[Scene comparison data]
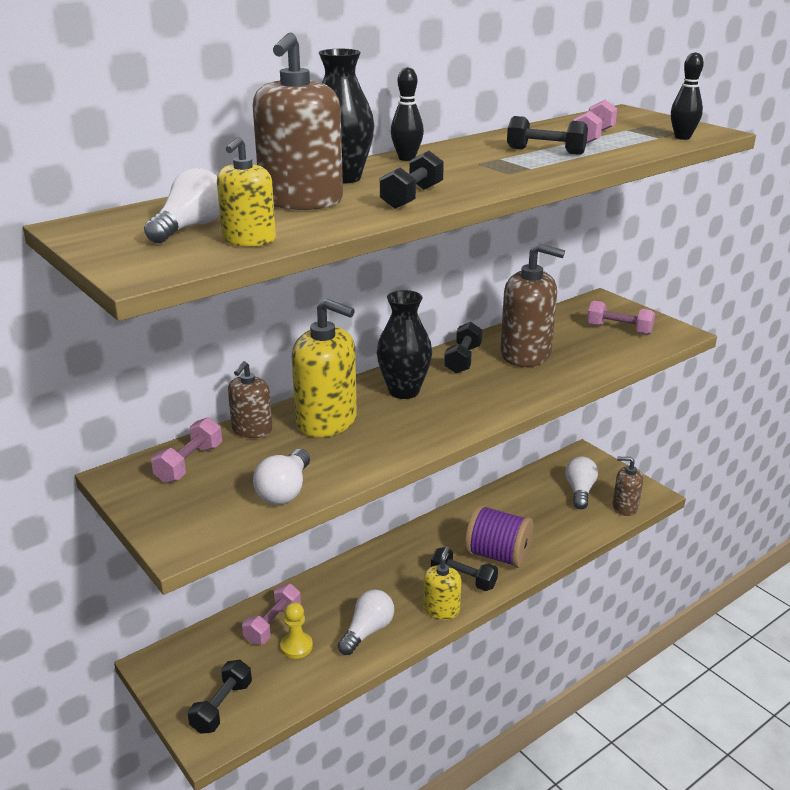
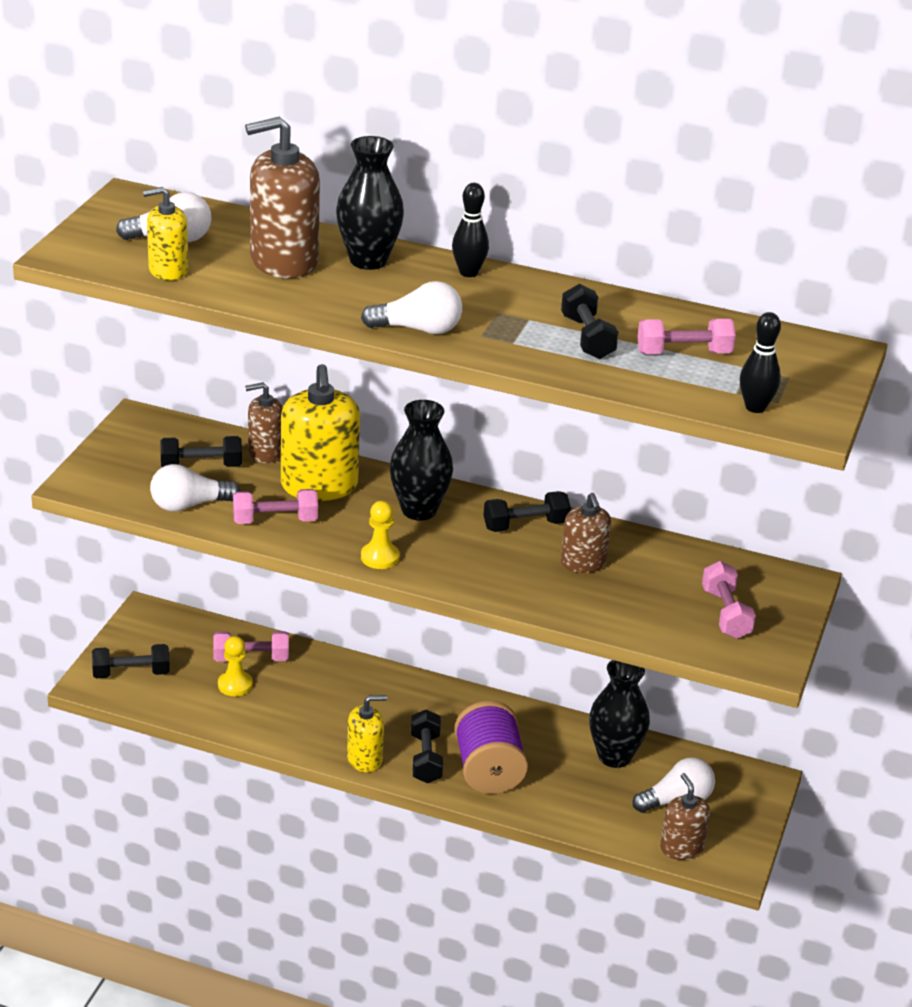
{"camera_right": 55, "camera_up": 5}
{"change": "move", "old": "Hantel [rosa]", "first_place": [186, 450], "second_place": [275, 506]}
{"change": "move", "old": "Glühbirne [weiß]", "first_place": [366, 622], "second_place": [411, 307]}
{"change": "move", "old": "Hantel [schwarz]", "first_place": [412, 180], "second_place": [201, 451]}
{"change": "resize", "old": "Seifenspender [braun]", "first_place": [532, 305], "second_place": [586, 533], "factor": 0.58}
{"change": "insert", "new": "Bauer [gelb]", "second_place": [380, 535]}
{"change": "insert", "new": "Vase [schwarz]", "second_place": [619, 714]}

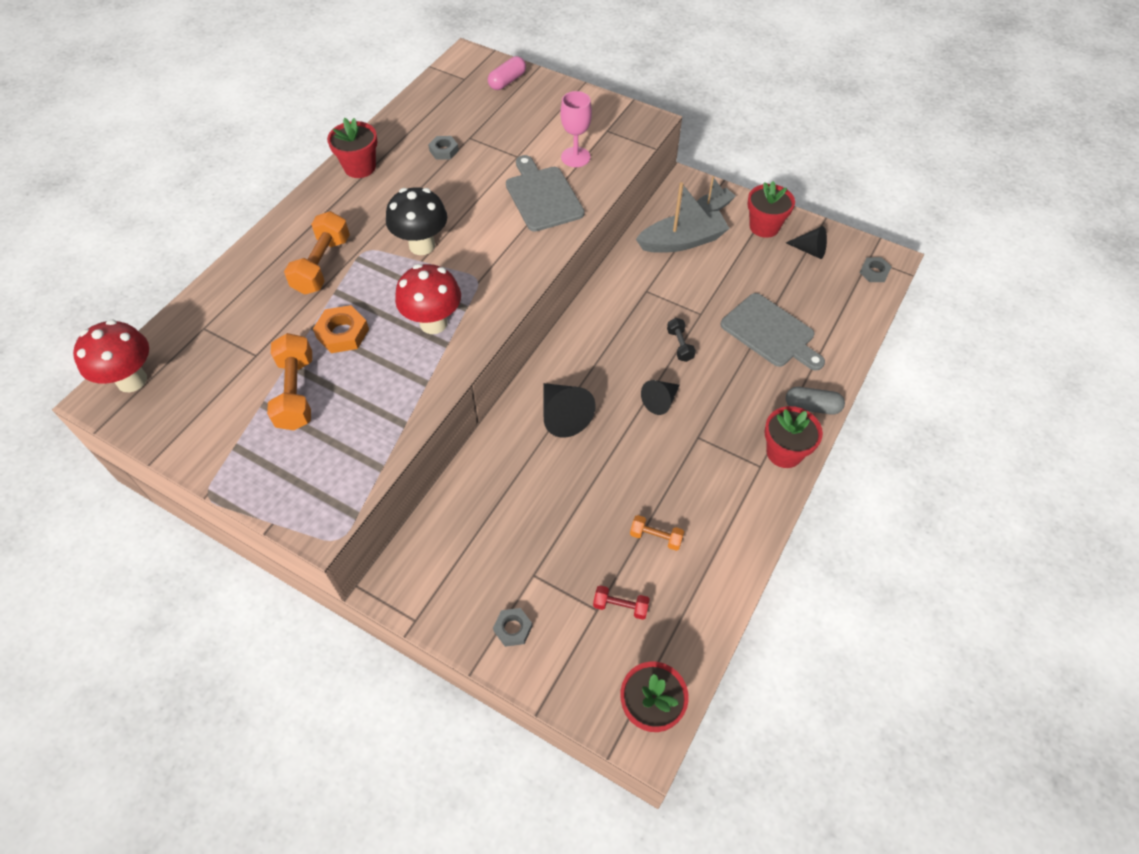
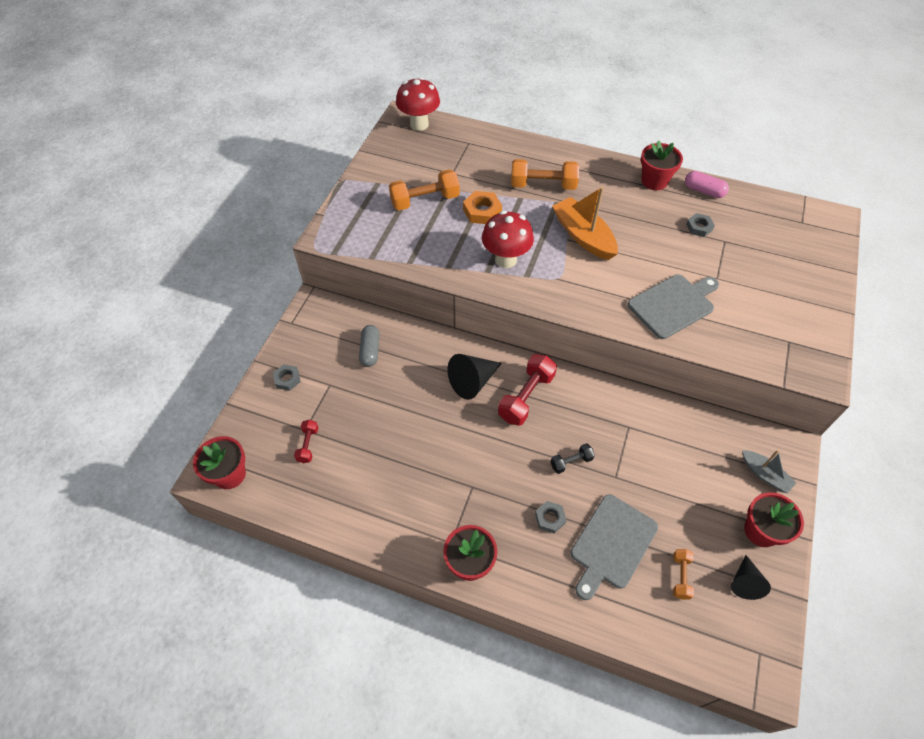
{"camera_right": 80, "camera_up": 0}
{"change": "replace", "old": "Pilz [schwarz]", "new": "Boot [orange]", "first_place": [416, 221], "second_place": [585, 223]}
{"change": "move", "old": "Kapsel [rosa]", "first_place": [507, 73], "second_place": [707, 184]}
{"change": "delete", "old": "Kelch [rosa]", "first_place": [576, 129]}
{"change": "move", "old": "Hantel [orange]", "first_place": [657, 533], "second_place": [683, 574]}
{"change": "delete", "old": "Boot [grau]", "first_place": [683, 217]}
{"change": "delete", "old": "Kegel [schwarz]", "first_place": [660, 397]}
{"change": "move", "old": "Kapsel [grau]", "first_place": [815, 401], "second_place": [369, 346]}
{"change": "move", "old": "Sechskantmutter [grau]", "first_place": [876, 269], "second_place": [551, 517]}
{"change": "insert", "new": "Hantel [rot]", "second_place": [527, 390]}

What the exercise asks
Repeat the data in full, exactly as it stands, but drop every picture.

Response
{"camera_right": 55, "camera_up": 5}
{"change": "move", "old": "Hantel [rosa]", "first_place": [186, 450], "second_place": [275, 506]}
{"change": "move", "old": "Glühbirne [weiß]", "first_place": [366, 622], "second_place": [411, 307]}
{"change": "move", "old": "Hantel [schwarz]", "first_place": [412, 180], "second_place": [201, 451]}
{"change": "resize", "old": "Seifenspender [braun]", "first_place": [532, 305], "second_place": [586, 533], "factor": 0.58}
{"change": "insert", "new": "Bauer [gelb]", "second_place": [380, 535]}
{"change": "insert", "new": "Vase [schwarz]", "second_place": [619, 714]}

{"camera_right": 80, "camera_up": 0}
{"change": "replace", "old": "Pilz [schwarz]", "new": "Boot [orange]", "first_place": [416, 221], "second_place": [585, 223]}
{"change": "move", "old": "Kapsel [rosa]", "first_place": [507, 73], "second_place": [707, 184]}
{"change": "delete", "old": "Kelch [rosa]", "first_place": [576, 129]}
{"change": "move", "old": "Hantel [orange]", "first_place": [657, 533], "second_place": [683, 574]}
{"change": "delete", "old": "Boot [grau]", "first_place": [683, 217]}
{"change": "delete", "old": "Kegel [schwarz]", "first_place": [660, 397]}
{"change": "move", "old": "Kapsel [grau]", "first_place": [815, 401], "second_place": [369, 346]}
{"change": "move", "old": "Sechskantmutter [grau]", "first_place": [876, 269], "second_place": [551, 517]}
{"change": "insert", "new": "Hantel [rot]", "second_place": [527, 390]}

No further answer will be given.